__Work to do__.
Pick out every line below that contains the string "kern", and copy those lines. Matching is case-sensitive.

Stored items

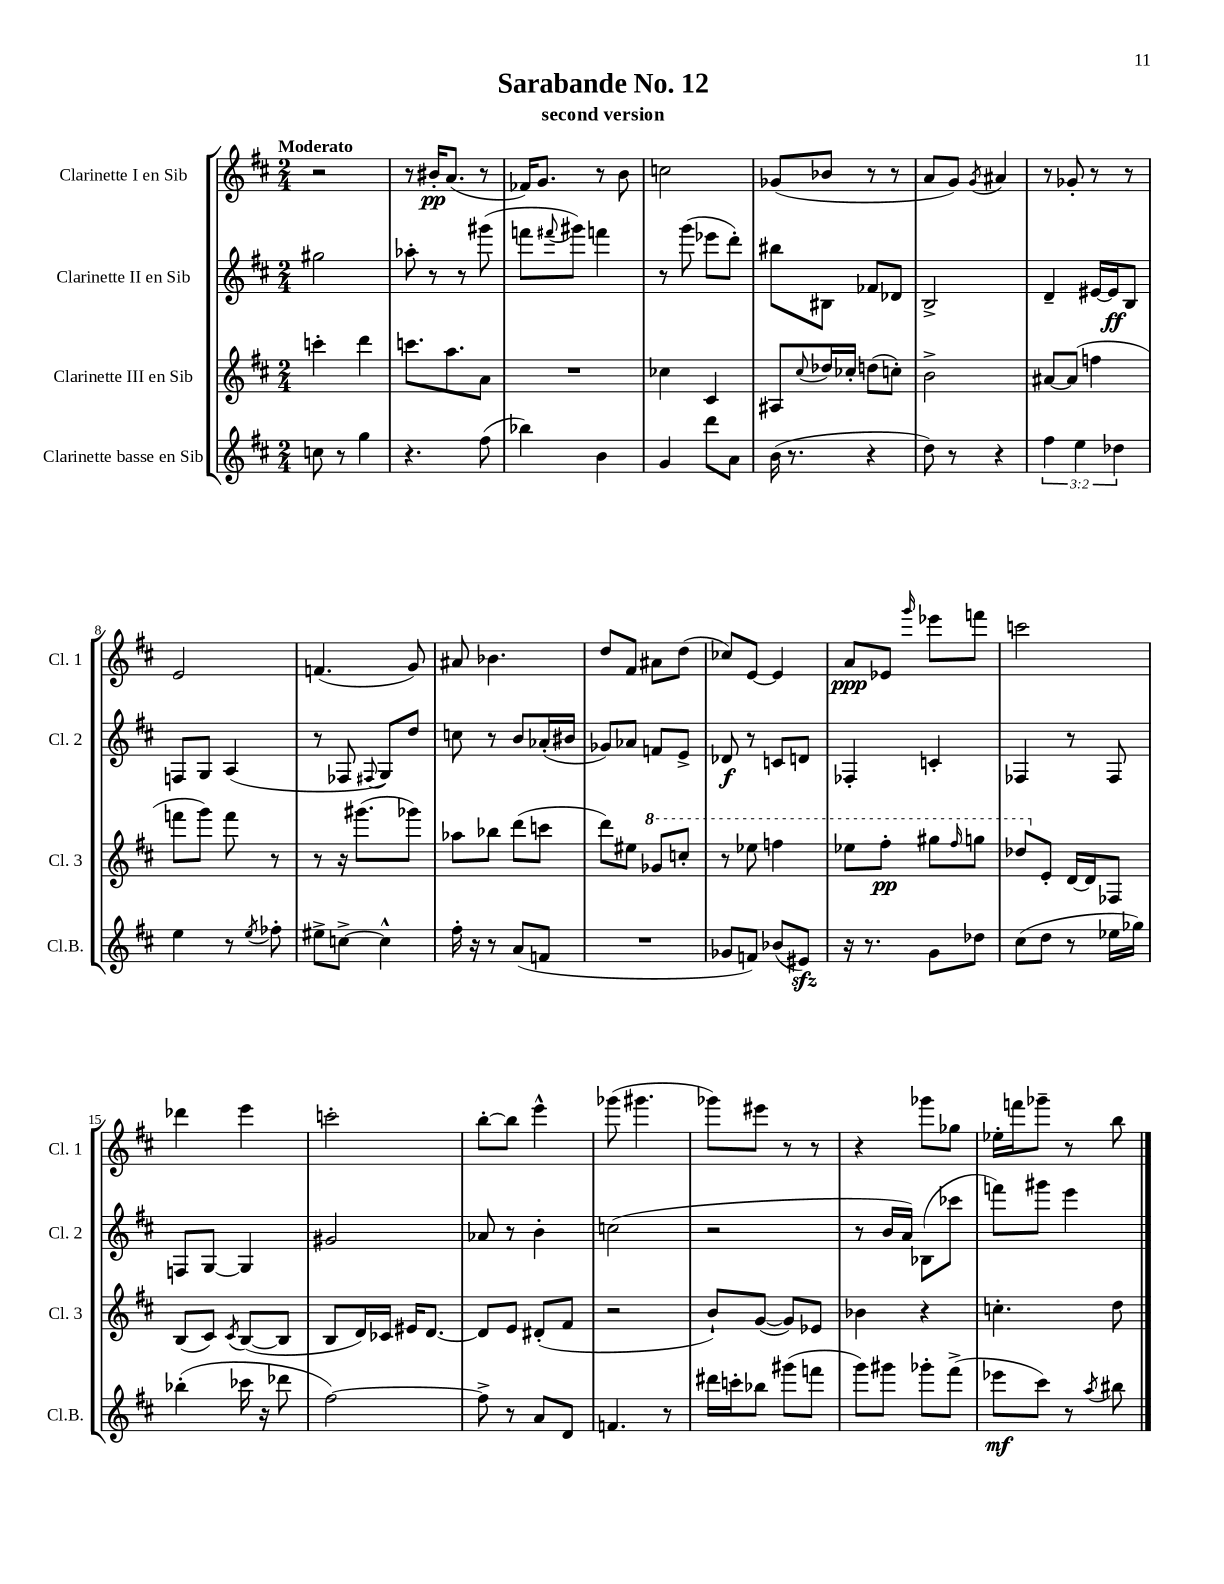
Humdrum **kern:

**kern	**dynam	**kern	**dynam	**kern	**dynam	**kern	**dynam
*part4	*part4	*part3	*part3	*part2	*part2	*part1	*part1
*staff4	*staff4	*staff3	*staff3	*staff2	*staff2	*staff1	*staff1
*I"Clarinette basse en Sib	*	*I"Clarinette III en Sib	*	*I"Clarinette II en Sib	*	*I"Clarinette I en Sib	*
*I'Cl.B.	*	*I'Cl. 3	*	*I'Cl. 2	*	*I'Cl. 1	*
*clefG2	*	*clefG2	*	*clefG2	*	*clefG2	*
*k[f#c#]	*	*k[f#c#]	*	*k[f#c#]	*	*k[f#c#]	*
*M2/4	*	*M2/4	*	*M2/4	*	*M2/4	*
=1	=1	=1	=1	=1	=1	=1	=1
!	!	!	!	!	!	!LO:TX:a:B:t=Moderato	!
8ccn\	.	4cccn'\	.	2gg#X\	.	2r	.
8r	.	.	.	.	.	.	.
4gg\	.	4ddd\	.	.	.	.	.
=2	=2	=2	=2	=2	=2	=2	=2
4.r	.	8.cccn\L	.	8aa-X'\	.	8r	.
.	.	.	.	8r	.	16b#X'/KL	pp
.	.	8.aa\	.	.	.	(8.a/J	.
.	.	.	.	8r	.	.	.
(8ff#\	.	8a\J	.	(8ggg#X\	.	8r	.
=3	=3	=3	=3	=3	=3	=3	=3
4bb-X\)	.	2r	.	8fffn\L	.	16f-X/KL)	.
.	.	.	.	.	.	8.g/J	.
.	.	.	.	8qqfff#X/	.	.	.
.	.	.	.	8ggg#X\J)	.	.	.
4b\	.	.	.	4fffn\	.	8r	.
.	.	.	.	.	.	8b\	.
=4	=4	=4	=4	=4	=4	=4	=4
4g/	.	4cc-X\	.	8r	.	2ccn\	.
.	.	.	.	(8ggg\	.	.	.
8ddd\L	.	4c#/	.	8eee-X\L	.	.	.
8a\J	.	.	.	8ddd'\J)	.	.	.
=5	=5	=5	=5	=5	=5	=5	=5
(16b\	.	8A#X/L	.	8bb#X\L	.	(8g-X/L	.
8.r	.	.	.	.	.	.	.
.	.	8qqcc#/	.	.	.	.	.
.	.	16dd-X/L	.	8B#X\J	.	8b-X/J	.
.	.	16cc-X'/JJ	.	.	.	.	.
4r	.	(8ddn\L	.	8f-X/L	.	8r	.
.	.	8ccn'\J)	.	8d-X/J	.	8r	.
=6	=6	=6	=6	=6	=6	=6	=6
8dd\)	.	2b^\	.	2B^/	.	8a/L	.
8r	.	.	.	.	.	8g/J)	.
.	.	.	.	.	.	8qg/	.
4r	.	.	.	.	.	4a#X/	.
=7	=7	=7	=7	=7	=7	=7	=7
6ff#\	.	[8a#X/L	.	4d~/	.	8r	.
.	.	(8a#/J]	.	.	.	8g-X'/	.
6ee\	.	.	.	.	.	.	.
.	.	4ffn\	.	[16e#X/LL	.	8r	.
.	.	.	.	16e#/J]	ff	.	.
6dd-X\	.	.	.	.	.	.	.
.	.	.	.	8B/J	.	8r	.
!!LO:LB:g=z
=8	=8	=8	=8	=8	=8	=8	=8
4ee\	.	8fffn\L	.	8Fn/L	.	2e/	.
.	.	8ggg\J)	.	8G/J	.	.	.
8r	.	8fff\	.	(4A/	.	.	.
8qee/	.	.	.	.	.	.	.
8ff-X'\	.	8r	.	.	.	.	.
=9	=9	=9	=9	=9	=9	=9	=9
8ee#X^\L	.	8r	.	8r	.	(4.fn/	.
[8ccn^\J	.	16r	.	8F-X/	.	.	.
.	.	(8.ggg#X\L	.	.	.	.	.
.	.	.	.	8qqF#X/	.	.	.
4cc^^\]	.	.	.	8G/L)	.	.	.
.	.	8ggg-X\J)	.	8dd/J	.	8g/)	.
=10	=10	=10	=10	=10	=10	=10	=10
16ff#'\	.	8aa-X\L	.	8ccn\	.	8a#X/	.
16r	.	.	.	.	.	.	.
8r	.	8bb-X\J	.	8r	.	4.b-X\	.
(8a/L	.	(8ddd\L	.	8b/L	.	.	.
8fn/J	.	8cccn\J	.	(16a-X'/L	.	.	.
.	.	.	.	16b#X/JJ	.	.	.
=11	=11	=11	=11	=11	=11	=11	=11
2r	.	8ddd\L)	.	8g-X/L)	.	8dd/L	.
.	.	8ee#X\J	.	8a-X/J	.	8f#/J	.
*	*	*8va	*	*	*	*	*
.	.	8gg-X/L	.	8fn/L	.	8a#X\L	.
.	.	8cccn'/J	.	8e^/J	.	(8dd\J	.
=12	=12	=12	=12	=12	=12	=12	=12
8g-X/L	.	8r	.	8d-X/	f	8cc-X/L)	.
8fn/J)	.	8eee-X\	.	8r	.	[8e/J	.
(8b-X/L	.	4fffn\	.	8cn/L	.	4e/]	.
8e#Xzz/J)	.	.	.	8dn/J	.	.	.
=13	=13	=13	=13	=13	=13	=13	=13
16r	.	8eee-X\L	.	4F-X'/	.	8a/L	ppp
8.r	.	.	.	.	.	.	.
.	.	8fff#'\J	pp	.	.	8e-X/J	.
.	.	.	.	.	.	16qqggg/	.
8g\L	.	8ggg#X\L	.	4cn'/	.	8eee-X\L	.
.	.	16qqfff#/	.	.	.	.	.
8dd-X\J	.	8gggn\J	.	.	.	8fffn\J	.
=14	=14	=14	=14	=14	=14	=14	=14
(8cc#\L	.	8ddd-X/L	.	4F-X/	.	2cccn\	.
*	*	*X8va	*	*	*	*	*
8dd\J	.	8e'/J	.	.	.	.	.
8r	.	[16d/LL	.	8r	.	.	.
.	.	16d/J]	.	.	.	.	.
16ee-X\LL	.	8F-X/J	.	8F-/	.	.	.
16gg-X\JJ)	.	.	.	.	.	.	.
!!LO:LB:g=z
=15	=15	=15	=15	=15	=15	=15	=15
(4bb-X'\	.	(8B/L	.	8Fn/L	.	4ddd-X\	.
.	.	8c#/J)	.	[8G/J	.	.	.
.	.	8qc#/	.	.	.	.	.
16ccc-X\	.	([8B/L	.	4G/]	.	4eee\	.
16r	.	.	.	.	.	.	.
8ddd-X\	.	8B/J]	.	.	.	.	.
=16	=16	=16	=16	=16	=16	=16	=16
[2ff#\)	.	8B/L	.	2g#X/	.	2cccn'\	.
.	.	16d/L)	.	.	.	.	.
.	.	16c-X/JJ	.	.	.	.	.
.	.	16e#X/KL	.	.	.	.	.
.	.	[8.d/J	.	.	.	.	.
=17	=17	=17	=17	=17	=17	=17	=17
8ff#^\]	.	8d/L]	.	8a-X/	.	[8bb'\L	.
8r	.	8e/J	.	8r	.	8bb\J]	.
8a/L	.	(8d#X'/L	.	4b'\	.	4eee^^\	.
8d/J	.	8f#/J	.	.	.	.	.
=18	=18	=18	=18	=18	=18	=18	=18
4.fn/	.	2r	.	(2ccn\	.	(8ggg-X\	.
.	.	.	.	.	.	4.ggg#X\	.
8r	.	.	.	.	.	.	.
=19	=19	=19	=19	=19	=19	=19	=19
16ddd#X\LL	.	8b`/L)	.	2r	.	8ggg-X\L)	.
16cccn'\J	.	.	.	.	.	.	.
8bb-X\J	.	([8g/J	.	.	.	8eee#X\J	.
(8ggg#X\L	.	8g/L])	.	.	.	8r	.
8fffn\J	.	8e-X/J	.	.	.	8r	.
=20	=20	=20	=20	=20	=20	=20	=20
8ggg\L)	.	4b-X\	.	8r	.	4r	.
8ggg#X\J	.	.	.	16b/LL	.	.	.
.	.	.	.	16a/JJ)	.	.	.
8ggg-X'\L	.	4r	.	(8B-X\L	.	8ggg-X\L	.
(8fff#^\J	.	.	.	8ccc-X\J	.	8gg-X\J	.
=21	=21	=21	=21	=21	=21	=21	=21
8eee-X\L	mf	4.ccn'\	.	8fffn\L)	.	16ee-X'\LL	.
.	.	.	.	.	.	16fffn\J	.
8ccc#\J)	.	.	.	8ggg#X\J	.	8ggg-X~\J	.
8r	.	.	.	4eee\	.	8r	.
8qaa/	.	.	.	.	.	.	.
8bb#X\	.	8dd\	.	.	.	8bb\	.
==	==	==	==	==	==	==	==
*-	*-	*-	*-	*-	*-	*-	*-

__Completed exercise__.
Humdrum **kern:
**kern	**dynam	**kern	**dynam	**kern	**dynam	**kern	**dynam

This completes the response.